Top of STORED DATA

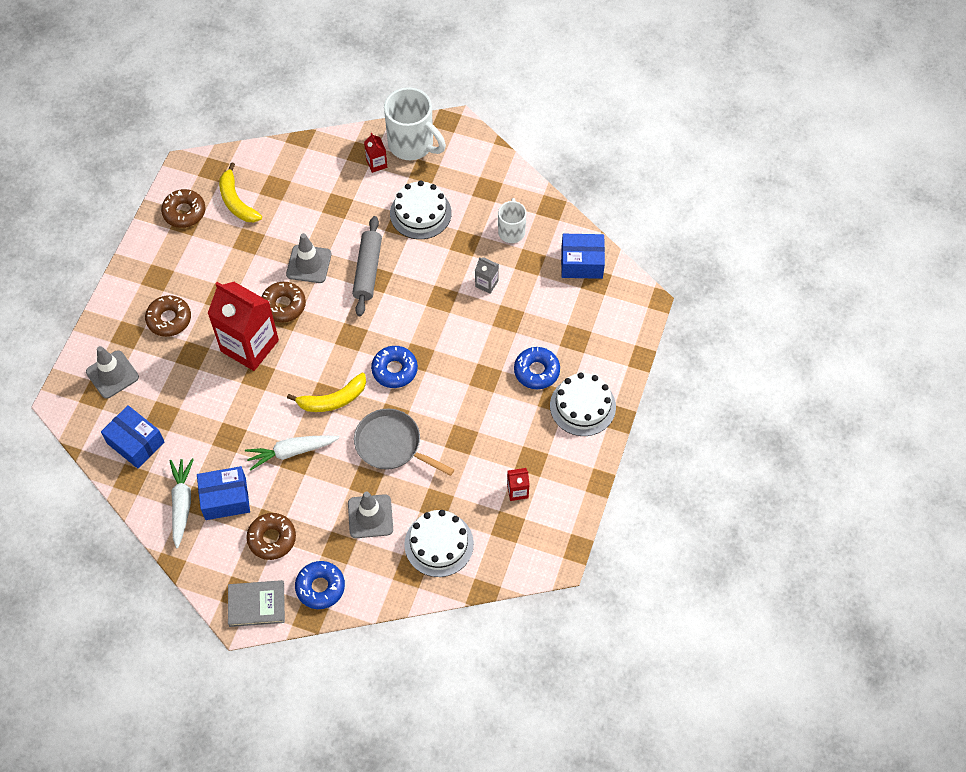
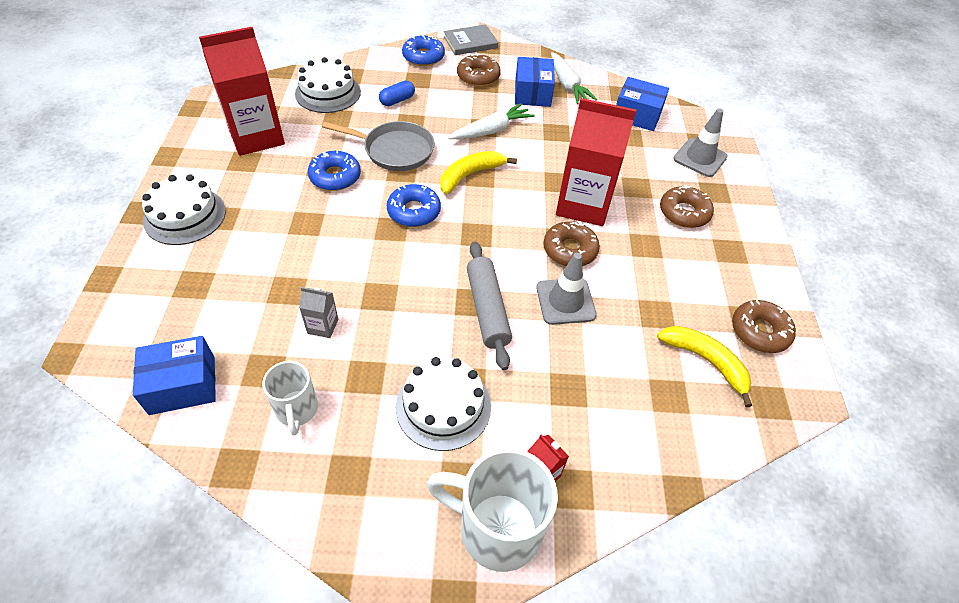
camera: 160 degrees right, 10 degrees down
(225, 499) = (532, 93): blue box -> blue box turned 60 degrees counterclockwise
(370, 516) = (397, 100): grey traffic cone -> blue capsule
(517, 491) = (256, 137): red carton -> red carton, size x2.37
(536, 371) = (243, 239): blue donut -> blue donut (335, 176)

Bottom of STORED DATA

*PROBLEM TO SOLVE*. What is needed is an exact reproduction of the data, pictures excluded.

*THE ANSWER*.
camera: 160 degrees right, 10 degrees down
(225, 499) = (532, 93): blue box -> blue box turned 60 degrees counterclockwise
(370, 516) = (397, 100): grey traffic cone -> blue capsule
(517, 491) = (256, 137): red carton -> red carton, size x2.37
(536, 371) = (243, 239): blue donut -> blue donut (335, 176)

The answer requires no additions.